→ Instructions for the task
Scan the records below and report how many lines contain the word "slope", giving the number by itself.

Top of Record extracts

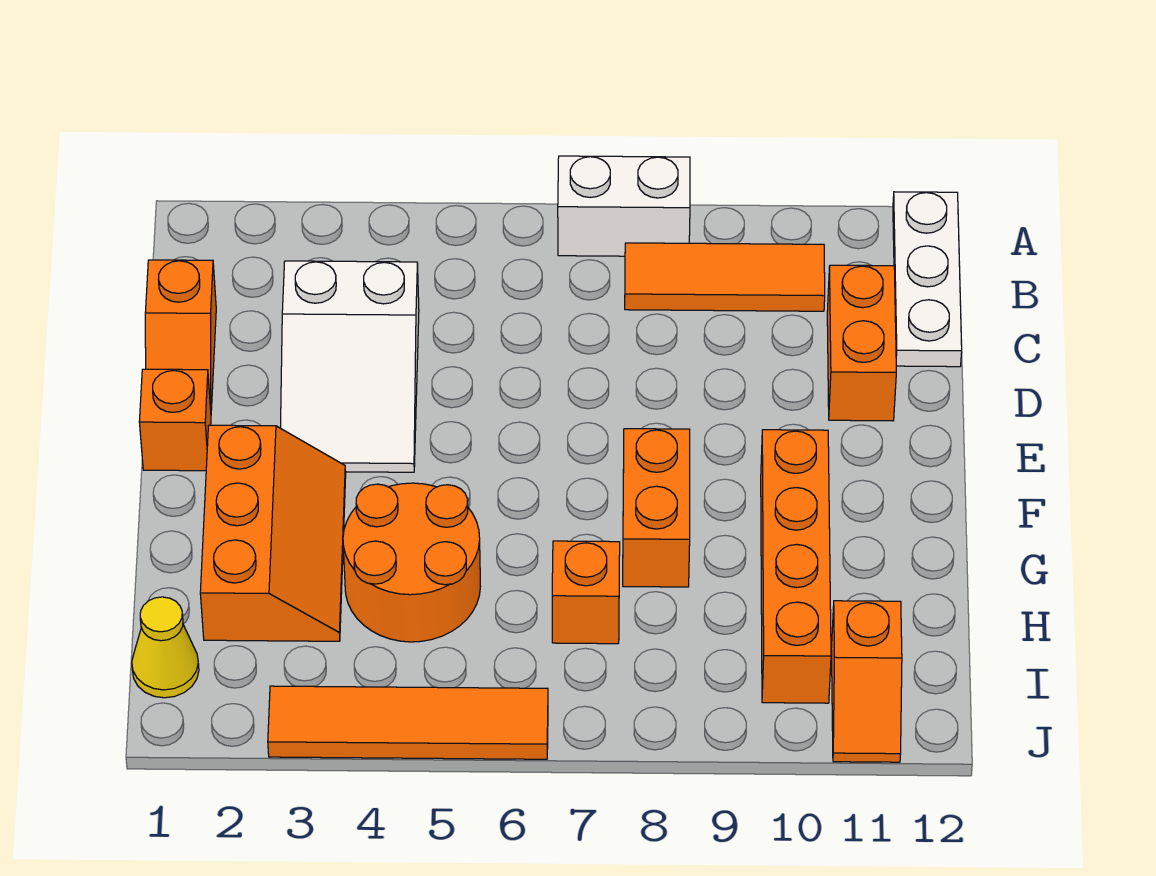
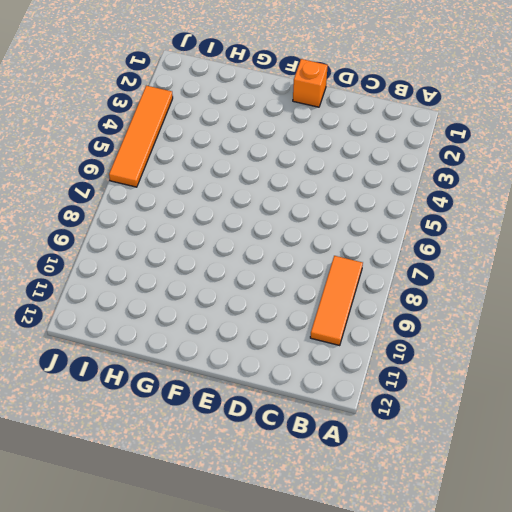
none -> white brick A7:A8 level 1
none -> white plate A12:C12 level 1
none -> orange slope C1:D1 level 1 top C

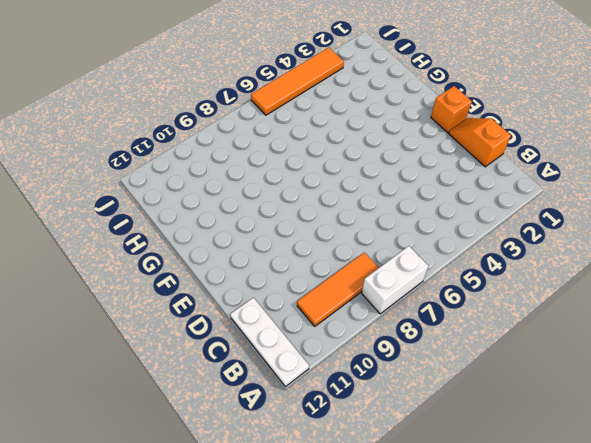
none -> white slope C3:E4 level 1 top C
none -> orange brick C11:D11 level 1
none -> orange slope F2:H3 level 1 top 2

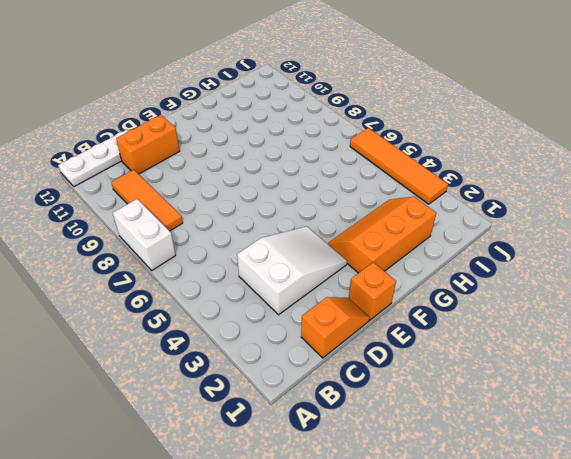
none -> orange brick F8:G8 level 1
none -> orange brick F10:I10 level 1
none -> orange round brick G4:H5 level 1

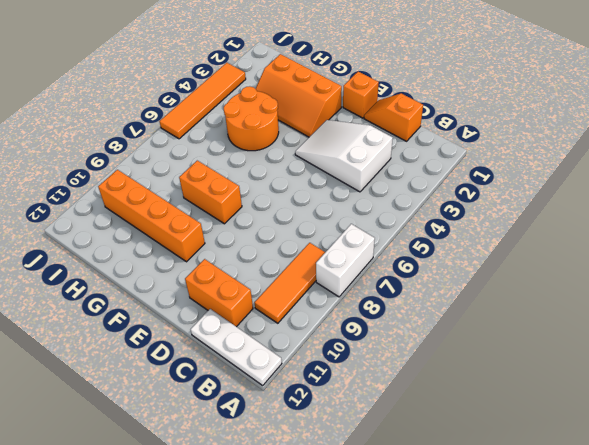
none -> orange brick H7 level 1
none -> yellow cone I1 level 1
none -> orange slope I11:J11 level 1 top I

Bottom of Record extracts

→ Written solution
4